§ **YOUR ASSIGNMENT**: Would you repeat the data below exactly, taking out the images?

§ **MATERIAL TO PROCESS**:
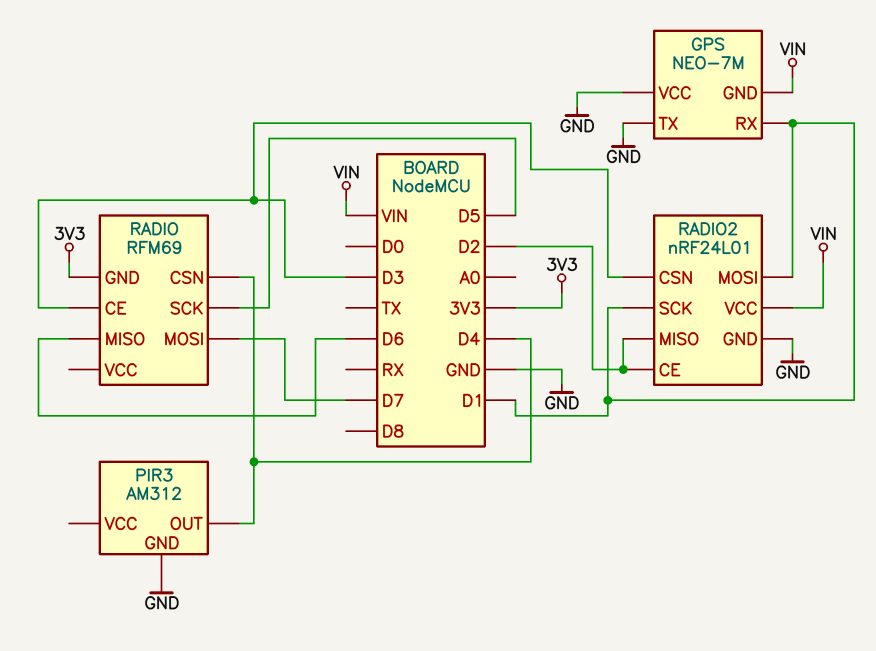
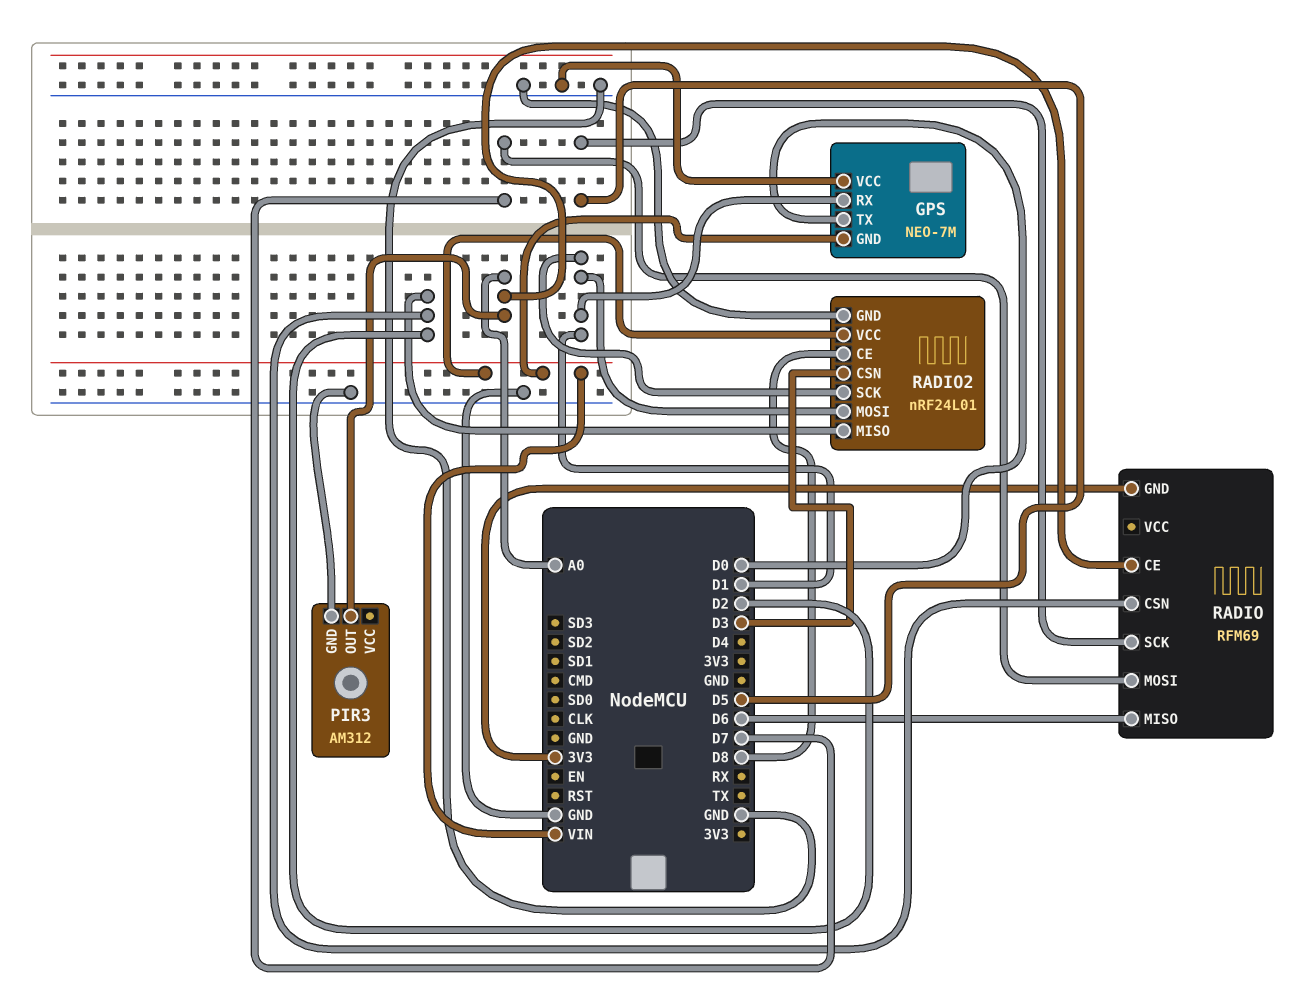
GPS pin TX: GND -> D0
PIR3 pin OUT: D4 -> A0
RADIO pin CE: D3 -> A0
RADIO pin CSN: D4 -> D2
RADIO2 pin CE: D2 -> D8

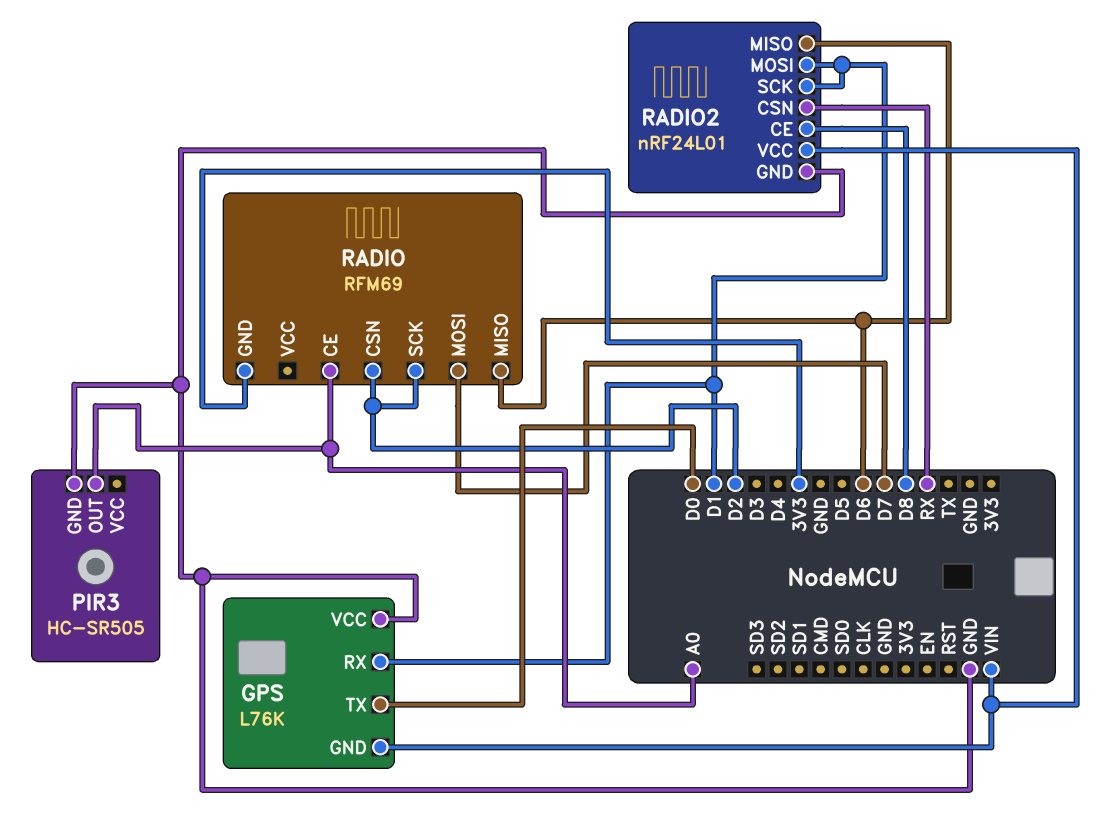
GPS: NEO-7M -> L76K
PIR3: AM312 -> HC-SR505
RADIO pin SCK: D5 -> D2
RADIO2 pin CSN: D3 -> RX
RADIO2 pin MISO: D2 -> D6

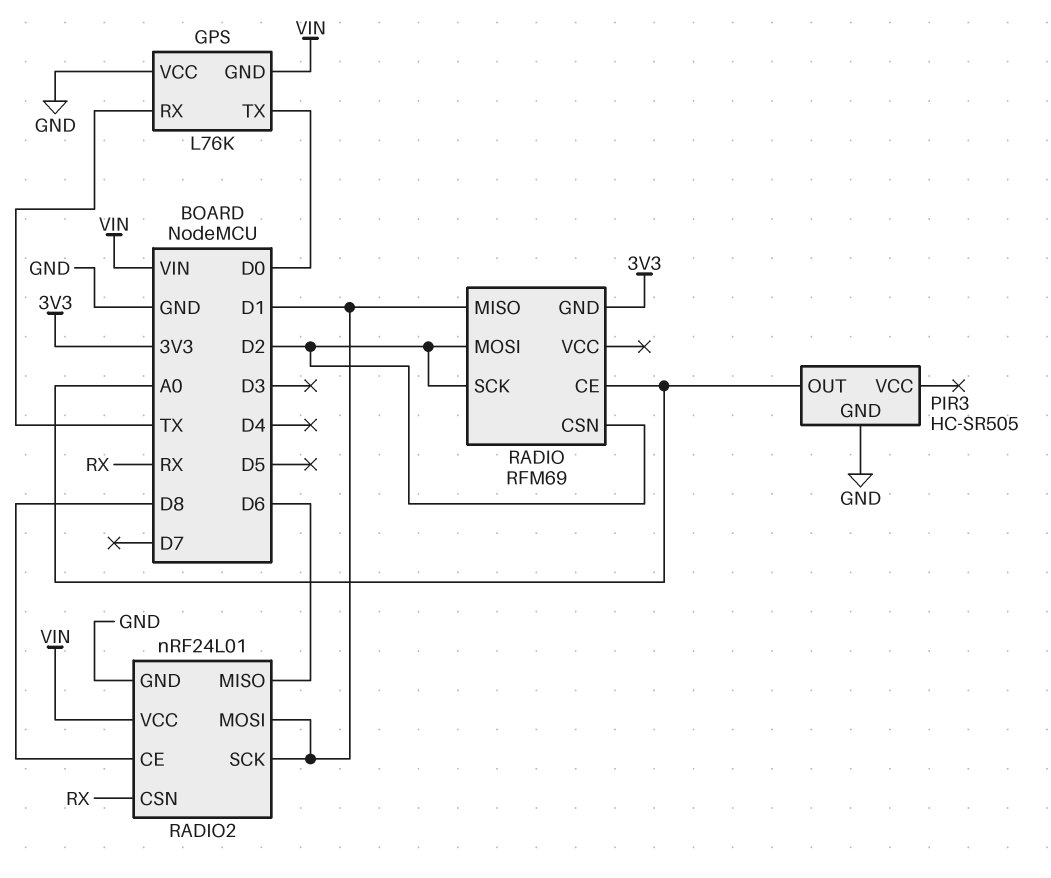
GPS pin RX: D1 -> TX
RADIO pin MISO: D6 -> D1
RADIO pin MOSI: D7 -> D2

§ **SOLVED PROBLEM**:
GPS pin TX: GND -> D0
PIR3 pin OUT: D4 -> A0
RADIO pin CE: D3 -> A0
RADIO pin CSN: D4 -> D2
RADIO2 pin CE: D2 -> D8

GPS: NEO-7M -> L76K
PIR3: AM312 -> HC-SR505
RADIO pin SCK: D5 -> D2
RADIO2 pin CSN: D3 -> RX
RADIO2 pin MISO: D2 -> D6

GPS pin RX: D1 -> TX
RADIO pin MISO: D6 -> D1
RADIO pin MOSI: D7 -> D2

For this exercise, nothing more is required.